Find the string "yellow" in the records and copy each line where it occurs.

=====

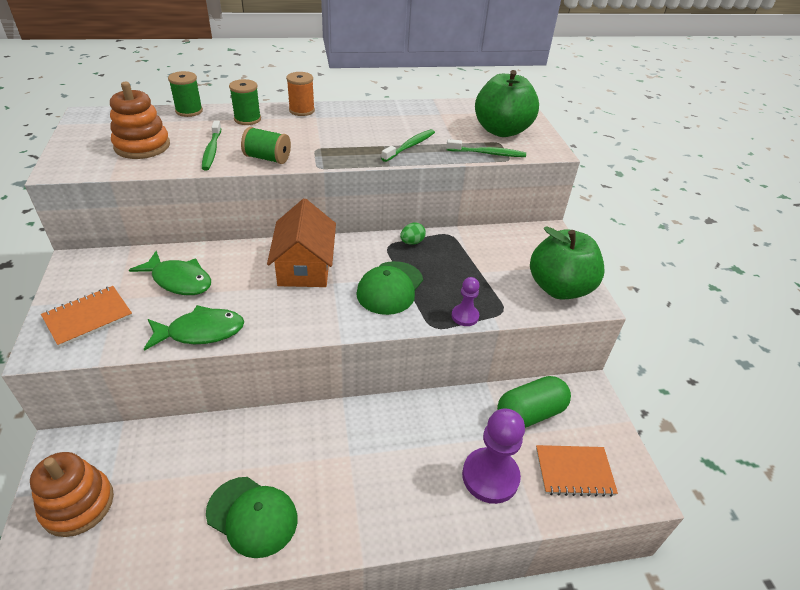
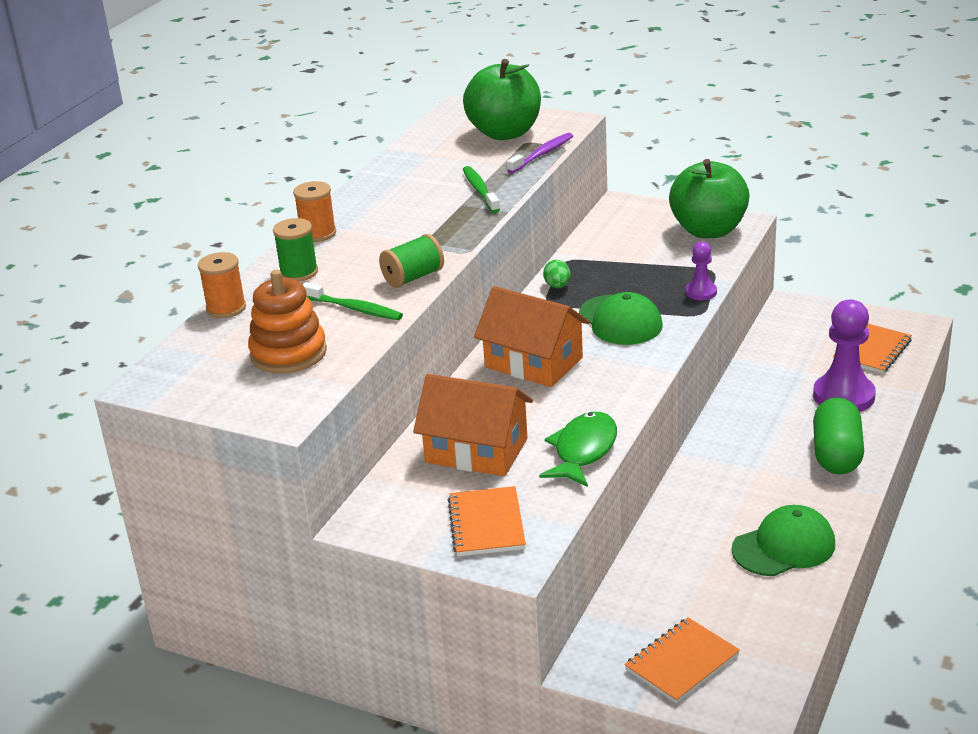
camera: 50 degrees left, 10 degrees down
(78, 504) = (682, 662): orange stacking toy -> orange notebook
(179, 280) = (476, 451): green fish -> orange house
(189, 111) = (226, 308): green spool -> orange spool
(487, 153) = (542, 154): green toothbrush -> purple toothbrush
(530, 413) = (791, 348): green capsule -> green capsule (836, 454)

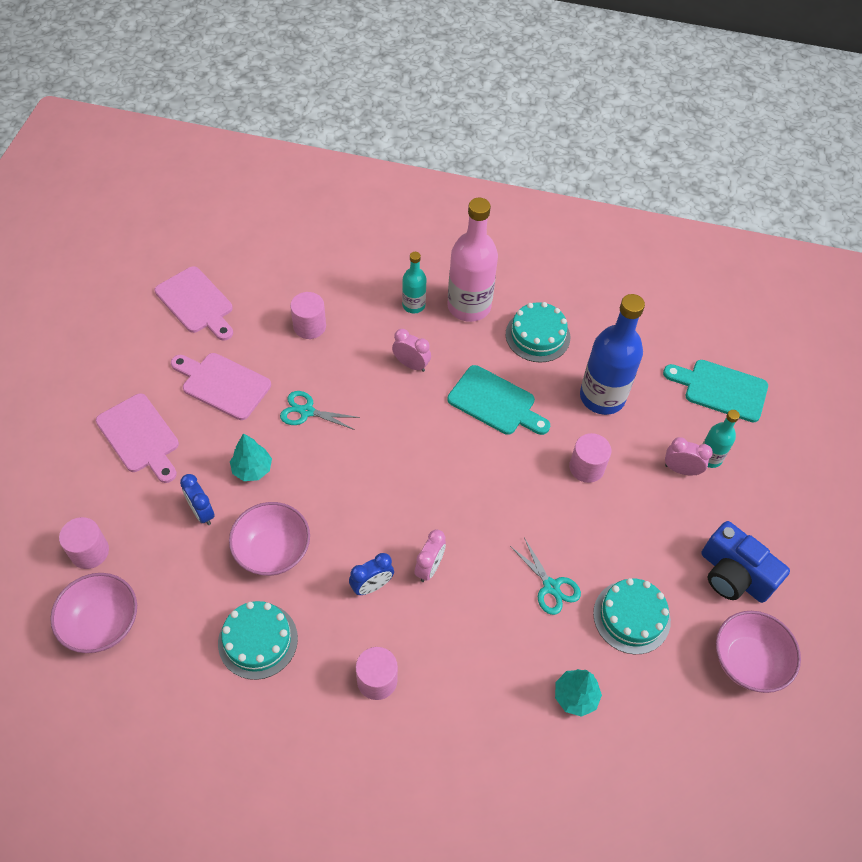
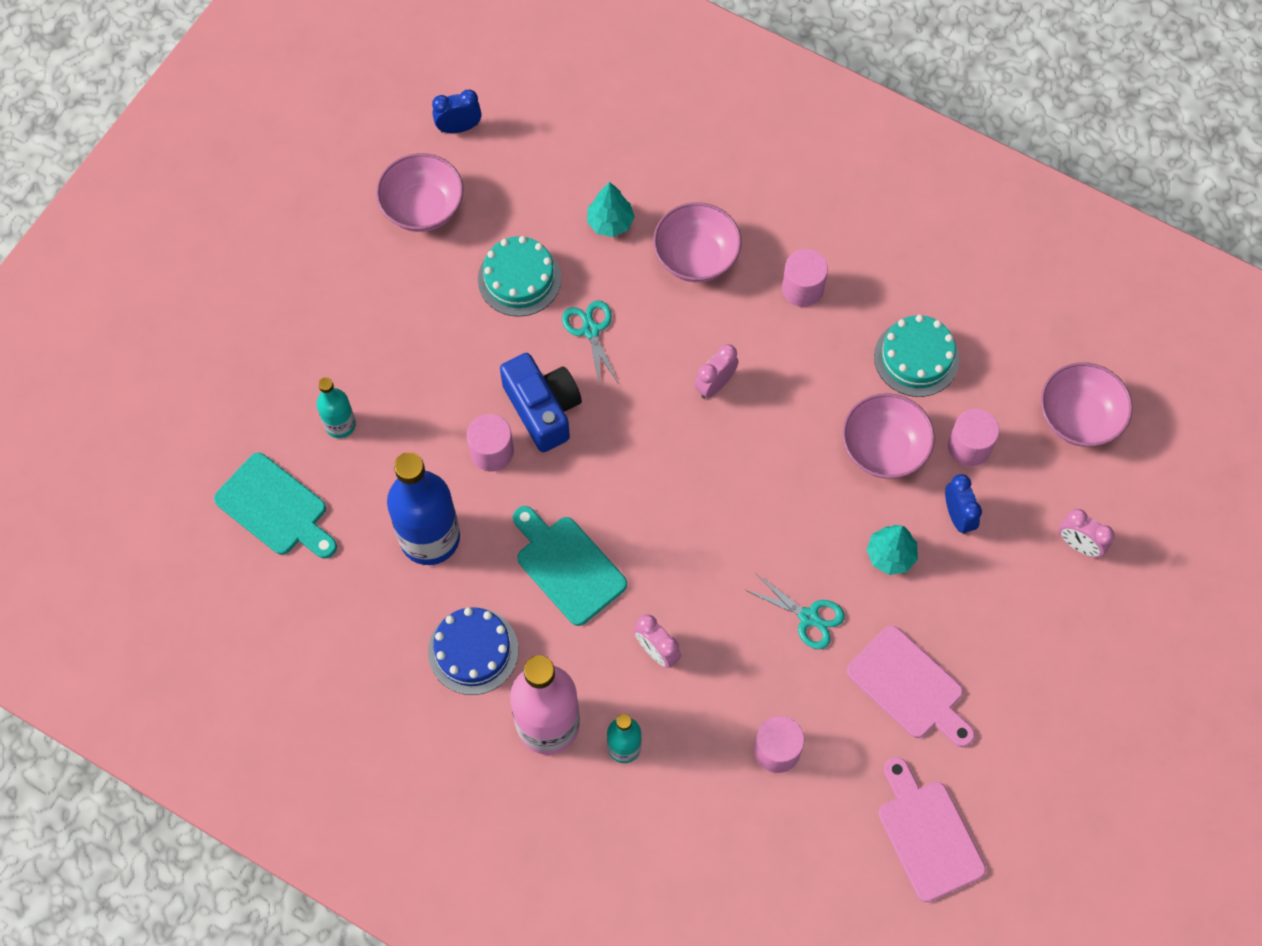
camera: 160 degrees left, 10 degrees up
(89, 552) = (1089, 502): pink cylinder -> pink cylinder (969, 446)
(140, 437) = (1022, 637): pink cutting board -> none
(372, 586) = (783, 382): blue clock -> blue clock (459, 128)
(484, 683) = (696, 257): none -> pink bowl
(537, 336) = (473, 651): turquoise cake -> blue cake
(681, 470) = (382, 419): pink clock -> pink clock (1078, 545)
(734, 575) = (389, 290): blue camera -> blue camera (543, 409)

=====

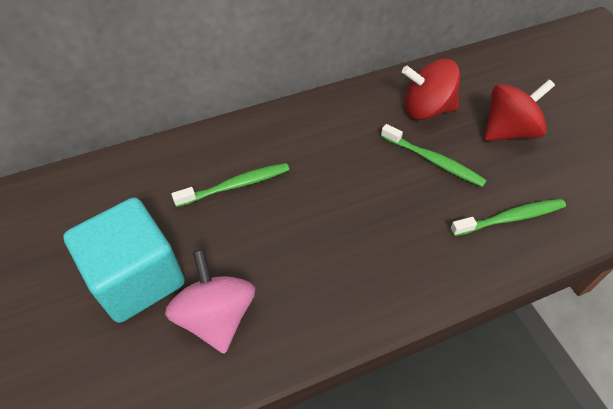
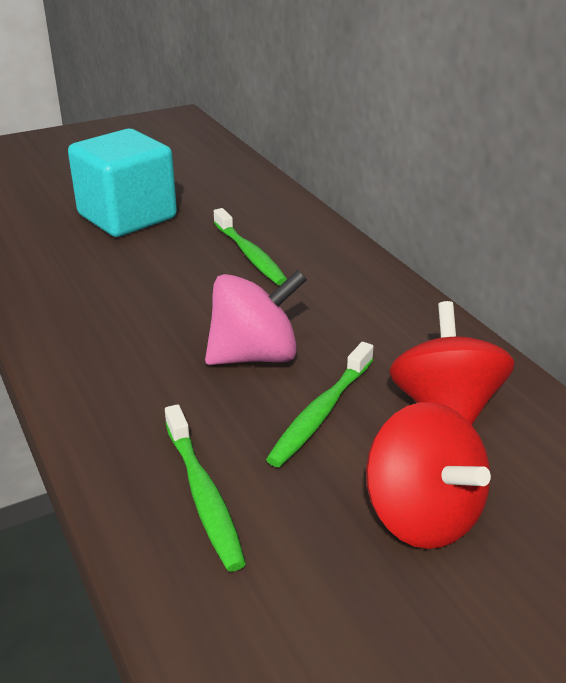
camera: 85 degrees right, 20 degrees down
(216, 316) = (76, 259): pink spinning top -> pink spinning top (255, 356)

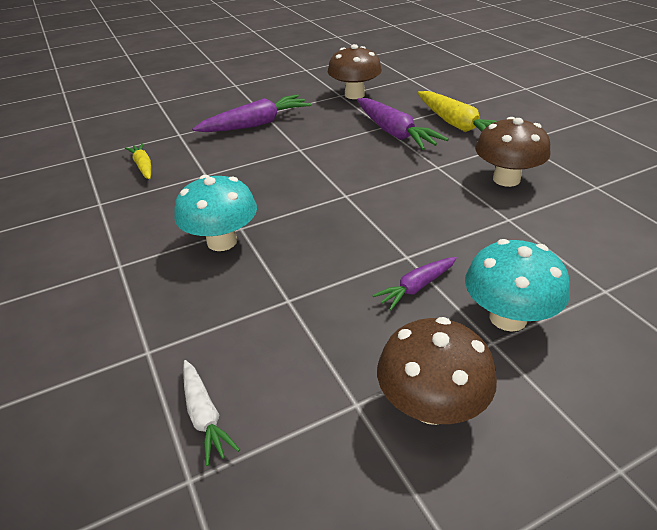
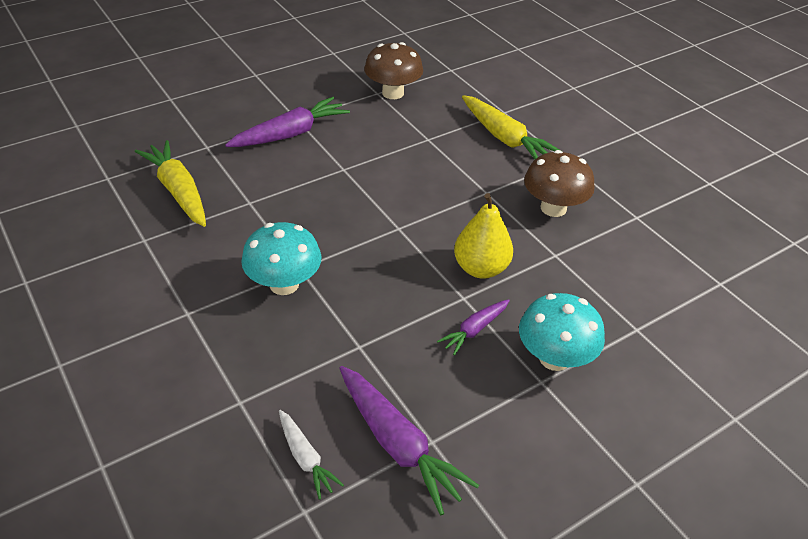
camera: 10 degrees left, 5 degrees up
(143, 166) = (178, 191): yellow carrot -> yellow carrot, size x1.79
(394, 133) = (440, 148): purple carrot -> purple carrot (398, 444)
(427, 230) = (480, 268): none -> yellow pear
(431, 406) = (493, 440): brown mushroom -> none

=====

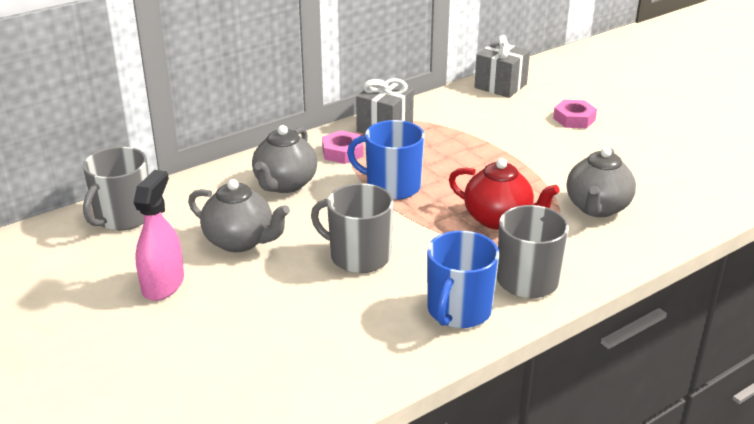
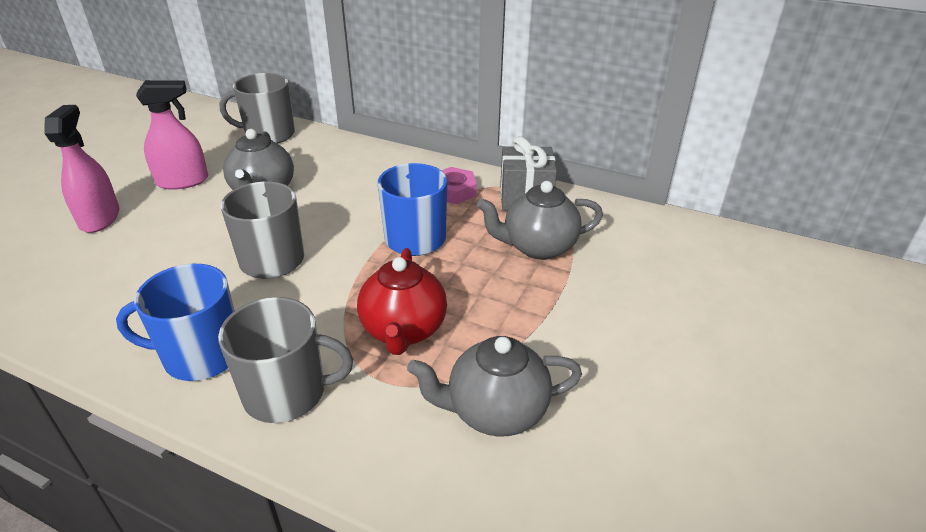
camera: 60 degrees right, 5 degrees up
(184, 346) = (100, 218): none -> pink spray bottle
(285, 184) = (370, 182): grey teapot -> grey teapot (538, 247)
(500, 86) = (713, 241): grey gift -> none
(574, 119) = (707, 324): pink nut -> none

=====

## Answer space
(143, 166) = (178, 191): yellow carrot -> yellow carrot, size x1.79
(427, 230) = (480, 268): none -> yellow pear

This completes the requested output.